Spatial reasoning data:
....
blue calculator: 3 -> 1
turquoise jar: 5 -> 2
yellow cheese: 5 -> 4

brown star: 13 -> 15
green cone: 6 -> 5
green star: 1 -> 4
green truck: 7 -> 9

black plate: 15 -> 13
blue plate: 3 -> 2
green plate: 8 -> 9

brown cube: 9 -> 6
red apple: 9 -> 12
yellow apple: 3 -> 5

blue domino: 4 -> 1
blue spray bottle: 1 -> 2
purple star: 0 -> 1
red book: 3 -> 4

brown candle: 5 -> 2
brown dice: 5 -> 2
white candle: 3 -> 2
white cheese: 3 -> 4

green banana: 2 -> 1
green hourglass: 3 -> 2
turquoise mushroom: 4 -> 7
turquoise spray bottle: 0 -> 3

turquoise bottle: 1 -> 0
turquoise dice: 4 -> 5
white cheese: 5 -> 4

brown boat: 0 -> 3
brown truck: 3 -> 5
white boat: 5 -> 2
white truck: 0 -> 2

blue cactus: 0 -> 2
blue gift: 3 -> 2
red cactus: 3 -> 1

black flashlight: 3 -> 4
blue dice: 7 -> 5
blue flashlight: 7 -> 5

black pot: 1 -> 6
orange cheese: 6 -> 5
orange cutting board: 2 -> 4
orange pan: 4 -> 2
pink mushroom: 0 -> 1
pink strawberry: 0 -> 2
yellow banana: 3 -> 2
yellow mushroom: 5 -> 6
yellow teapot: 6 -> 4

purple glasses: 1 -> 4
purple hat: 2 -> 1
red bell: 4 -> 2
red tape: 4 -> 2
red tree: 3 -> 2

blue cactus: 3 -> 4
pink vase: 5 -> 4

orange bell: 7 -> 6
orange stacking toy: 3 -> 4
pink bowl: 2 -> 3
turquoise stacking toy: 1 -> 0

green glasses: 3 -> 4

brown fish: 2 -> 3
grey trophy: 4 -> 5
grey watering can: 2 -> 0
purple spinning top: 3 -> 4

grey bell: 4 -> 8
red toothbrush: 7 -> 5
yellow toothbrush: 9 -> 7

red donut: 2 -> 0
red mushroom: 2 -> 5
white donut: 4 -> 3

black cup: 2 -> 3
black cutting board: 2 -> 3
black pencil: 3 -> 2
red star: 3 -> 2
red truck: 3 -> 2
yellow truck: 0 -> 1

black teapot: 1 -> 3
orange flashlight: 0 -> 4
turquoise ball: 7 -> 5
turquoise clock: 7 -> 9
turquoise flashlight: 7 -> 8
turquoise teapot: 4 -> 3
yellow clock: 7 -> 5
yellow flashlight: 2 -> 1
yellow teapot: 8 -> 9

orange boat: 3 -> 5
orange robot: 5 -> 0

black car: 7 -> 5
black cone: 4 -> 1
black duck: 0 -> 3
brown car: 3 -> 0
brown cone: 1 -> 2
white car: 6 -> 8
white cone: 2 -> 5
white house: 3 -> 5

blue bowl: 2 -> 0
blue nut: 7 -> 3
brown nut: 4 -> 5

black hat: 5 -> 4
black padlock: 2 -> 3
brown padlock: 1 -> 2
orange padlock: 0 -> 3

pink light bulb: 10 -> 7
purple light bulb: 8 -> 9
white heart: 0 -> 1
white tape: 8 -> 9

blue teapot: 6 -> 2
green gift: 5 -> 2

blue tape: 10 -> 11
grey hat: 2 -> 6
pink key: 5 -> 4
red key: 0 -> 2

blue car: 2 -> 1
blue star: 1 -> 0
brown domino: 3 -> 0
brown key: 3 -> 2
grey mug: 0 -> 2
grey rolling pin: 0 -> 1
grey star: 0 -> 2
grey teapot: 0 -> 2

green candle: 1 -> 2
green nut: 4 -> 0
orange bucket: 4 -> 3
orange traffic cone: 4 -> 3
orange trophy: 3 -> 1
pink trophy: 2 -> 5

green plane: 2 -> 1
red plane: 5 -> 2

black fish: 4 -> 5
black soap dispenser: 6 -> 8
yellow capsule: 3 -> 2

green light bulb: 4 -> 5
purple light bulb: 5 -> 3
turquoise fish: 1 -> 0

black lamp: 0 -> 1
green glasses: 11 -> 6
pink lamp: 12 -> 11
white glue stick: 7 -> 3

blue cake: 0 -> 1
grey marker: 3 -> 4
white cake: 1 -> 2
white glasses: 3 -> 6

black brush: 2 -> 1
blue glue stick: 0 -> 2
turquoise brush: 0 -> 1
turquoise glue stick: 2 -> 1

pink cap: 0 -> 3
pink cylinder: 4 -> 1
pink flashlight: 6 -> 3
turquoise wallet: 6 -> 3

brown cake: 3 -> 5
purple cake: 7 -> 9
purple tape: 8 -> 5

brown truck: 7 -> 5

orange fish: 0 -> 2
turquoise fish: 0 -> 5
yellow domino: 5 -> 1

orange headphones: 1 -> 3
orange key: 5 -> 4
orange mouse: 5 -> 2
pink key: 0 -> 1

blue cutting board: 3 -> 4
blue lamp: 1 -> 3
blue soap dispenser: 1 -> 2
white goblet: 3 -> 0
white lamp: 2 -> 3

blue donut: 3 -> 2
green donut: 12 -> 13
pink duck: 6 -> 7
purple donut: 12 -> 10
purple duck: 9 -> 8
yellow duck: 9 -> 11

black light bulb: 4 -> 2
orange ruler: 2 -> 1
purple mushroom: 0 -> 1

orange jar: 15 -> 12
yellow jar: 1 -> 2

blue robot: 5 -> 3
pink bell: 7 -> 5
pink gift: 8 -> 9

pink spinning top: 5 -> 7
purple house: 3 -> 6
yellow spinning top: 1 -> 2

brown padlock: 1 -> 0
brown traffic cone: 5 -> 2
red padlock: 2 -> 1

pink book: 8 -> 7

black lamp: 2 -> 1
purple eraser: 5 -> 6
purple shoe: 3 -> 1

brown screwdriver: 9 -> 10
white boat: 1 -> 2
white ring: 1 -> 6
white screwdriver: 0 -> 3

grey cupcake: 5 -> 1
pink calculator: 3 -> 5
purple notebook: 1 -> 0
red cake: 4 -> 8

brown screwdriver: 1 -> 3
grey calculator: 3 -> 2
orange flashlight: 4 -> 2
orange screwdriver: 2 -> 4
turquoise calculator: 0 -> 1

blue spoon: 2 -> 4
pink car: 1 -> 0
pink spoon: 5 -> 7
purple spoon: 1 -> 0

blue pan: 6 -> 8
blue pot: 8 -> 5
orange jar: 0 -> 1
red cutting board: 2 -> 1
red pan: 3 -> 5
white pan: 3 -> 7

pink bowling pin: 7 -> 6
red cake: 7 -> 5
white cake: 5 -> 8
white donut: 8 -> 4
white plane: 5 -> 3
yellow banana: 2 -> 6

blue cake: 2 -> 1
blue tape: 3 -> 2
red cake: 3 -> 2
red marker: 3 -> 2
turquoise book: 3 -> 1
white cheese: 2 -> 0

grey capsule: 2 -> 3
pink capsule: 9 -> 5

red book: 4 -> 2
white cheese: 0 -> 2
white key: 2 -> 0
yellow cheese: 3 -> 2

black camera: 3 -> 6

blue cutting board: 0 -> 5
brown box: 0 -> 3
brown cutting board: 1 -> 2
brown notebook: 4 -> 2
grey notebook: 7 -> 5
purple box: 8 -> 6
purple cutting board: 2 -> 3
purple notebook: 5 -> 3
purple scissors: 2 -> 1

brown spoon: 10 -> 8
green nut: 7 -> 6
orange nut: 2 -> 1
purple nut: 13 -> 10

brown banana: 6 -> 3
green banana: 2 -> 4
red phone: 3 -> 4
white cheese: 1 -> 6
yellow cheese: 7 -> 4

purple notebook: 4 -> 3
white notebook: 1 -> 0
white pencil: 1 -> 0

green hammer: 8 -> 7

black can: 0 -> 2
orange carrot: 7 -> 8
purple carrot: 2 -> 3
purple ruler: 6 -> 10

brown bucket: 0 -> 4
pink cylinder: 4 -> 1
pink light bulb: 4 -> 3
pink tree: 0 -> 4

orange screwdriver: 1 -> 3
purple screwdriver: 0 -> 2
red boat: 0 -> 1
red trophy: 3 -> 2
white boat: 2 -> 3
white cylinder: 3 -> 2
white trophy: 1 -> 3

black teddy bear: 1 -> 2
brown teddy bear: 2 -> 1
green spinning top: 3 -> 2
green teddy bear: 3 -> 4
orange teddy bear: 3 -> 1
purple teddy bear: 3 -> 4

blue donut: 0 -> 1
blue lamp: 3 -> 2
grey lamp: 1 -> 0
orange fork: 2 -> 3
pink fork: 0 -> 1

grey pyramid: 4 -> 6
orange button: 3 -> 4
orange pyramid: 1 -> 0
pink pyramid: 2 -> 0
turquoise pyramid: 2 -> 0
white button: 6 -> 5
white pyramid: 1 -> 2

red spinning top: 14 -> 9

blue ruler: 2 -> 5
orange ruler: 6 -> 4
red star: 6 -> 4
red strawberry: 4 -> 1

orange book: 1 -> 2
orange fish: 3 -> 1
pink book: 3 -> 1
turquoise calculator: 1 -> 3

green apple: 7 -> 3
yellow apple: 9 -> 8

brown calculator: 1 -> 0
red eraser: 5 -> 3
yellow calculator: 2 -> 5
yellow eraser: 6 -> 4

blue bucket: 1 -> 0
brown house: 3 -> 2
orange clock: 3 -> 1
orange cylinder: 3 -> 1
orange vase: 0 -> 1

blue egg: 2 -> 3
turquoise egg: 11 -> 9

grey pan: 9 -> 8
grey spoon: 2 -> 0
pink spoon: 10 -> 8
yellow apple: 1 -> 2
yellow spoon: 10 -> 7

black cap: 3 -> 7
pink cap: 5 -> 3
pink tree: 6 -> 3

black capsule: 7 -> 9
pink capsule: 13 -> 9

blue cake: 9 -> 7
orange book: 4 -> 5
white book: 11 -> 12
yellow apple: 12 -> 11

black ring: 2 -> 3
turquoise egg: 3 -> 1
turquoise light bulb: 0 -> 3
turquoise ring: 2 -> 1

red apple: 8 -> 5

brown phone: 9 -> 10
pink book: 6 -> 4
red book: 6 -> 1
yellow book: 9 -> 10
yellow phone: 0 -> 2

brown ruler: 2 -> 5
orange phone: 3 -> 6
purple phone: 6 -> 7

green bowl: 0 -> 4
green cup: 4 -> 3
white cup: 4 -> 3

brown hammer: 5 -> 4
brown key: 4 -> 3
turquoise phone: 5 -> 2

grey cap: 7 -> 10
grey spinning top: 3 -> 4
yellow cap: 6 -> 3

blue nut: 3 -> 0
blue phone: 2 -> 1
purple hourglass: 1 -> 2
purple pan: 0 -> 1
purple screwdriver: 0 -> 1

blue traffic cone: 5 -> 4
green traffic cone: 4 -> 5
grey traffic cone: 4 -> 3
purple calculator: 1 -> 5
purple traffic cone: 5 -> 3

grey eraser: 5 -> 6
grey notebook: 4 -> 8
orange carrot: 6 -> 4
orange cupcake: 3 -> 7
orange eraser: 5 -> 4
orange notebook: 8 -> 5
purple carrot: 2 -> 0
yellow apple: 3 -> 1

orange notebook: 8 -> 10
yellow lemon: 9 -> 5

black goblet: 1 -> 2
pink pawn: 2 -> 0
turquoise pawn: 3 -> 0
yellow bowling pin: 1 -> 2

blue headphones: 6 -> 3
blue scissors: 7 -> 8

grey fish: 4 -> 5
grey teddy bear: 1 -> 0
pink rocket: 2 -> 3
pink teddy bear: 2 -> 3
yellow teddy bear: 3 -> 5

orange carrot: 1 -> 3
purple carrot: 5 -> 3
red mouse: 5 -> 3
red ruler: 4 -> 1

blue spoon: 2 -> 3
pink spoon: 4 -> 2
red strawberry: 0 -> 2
....
Problem statement: Read the entries and show each line that mentions "spinning".

Answer area:
purple spinning top: 3 -> 4
pink spinning top: 5 -> 7
yellow spinning top: 1 -> 2
green spinning top: 3 -> 2
red spinning top: 14 -> 9
grey spinning top: 3 -> 4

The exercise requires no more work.